Scene images with change listings
>>>

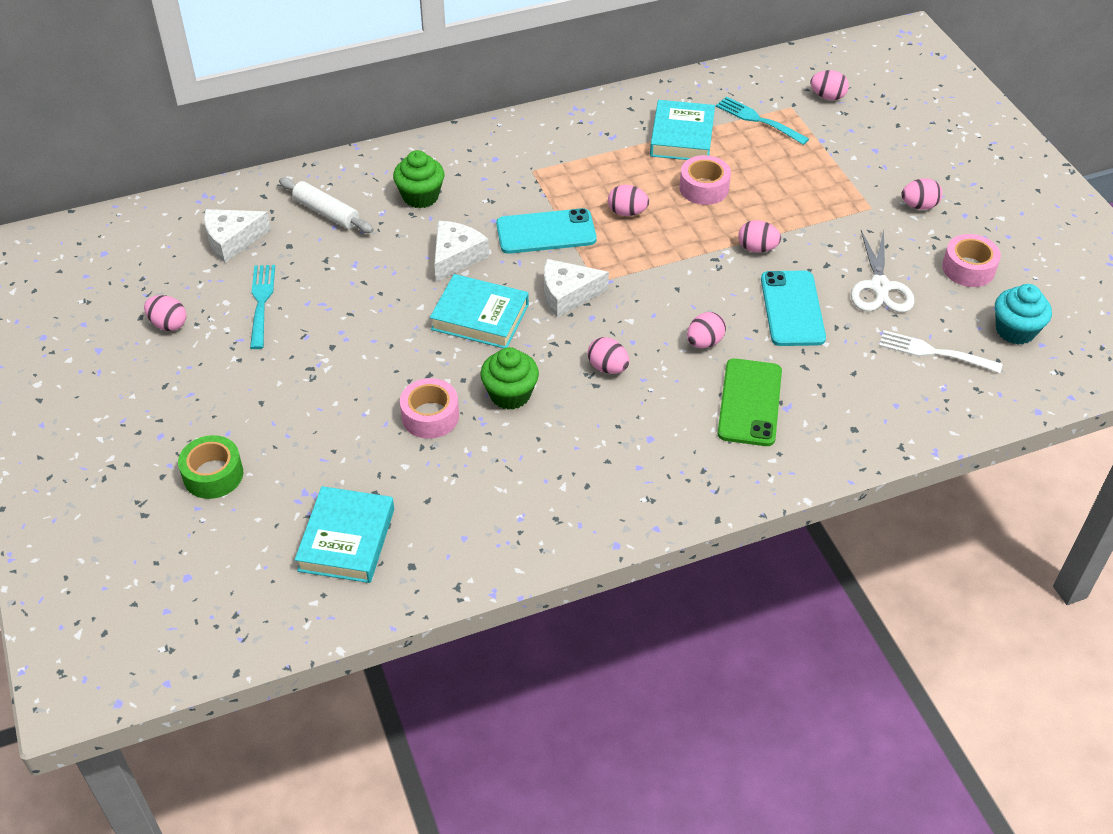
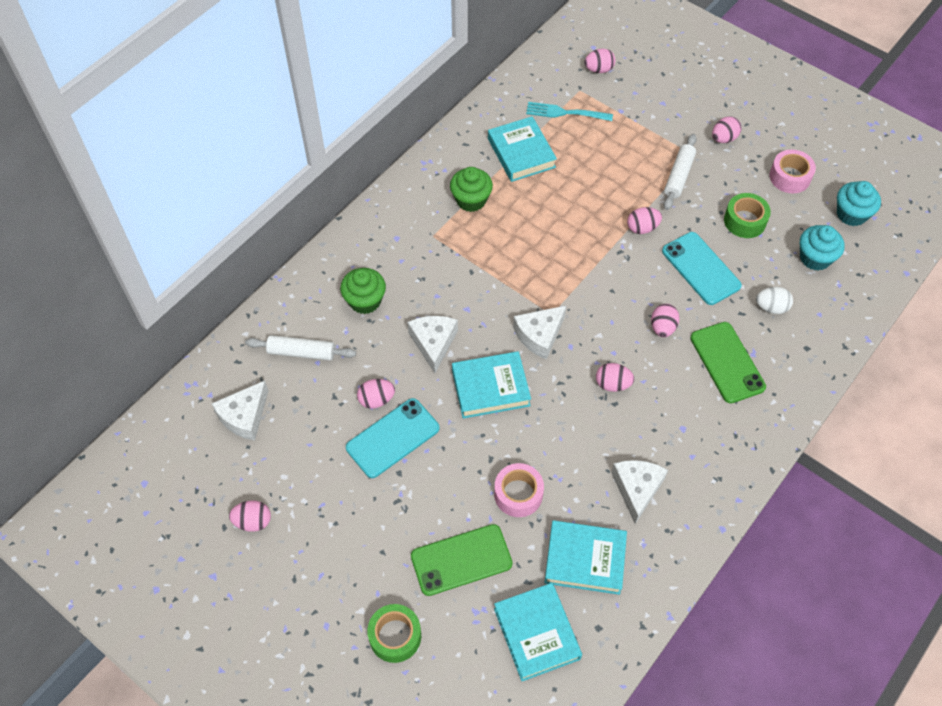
camera: 30 degrees left, 10 degrees up
turquoise fork [250,265,275,349] -> none
green cupcake [480,347,539,410] -> green cupcake moved to [450,167,493,212]
turquoise phone [496,208,597,254] -> turquoise phone moved to [346,398,440,478]
pink egg [608,185,649,216] -> pink egg moved to [357,379,395,409]
pink tape [679,155,731,205] -> none
white scissors [851,230,915,313] -> green tape [724,193,771,238]
white fork [879,330,1002,373] -> turquoise cupcake [800,225,845,271]
none -> green phone [411,524,512,596]
none -> turquoise book [544,520,627,595]
none -> white cheese [611,460,668,524]
none -> white rolling pin [664,134,697,210]
none -> white egg [756,287,793,314]

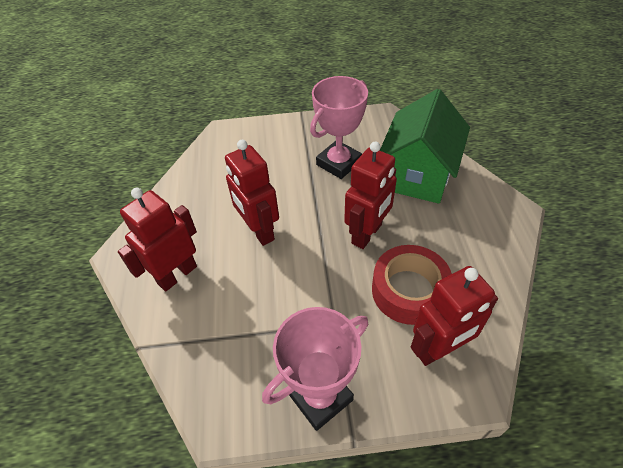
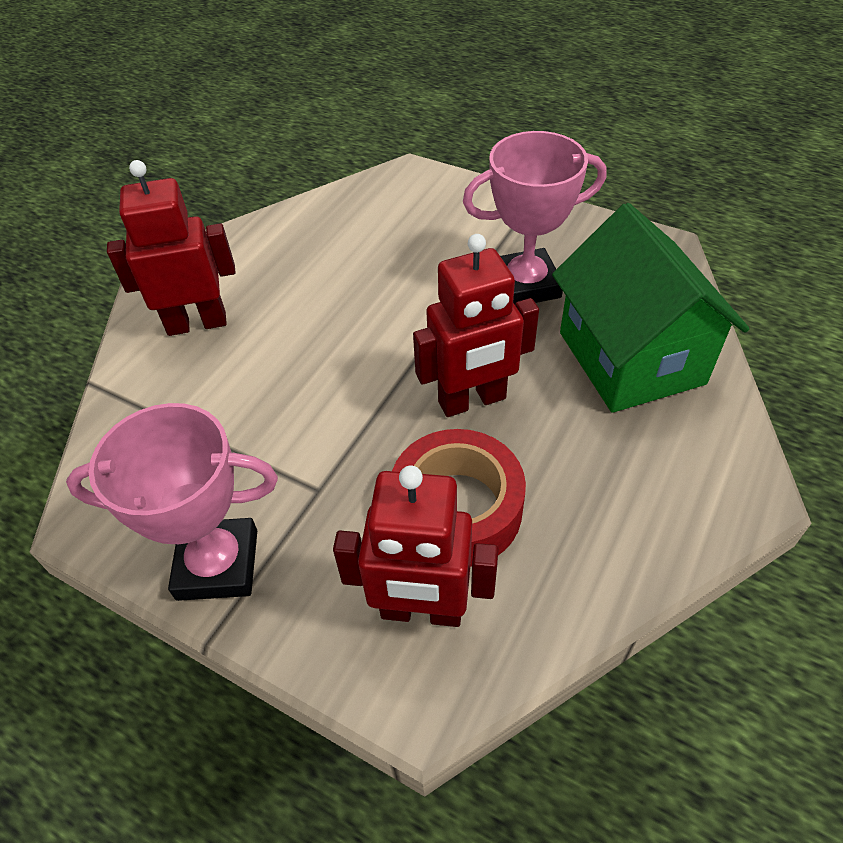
camera: 35 degrees right, 0 degrees up
red robot [225,140,279,246] -> none
green house [380,89,470,204] -> green house turned 75 degrees counterclockwise [552,203,749,413]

<<<

• Task to complete:
Whenever the string "moved" shows up in a line of the records, copy that line.

• Answer for this exercise:
green cupcake [480,347,539,410] -> green cupcake moved to [450,167,493,212]
turquoise phone [496,208,597,254] -> turquoise phone moved to [346,398,440,478]
pink egg [608,185,649,216] -> pink egg moved to [357,379,395,409]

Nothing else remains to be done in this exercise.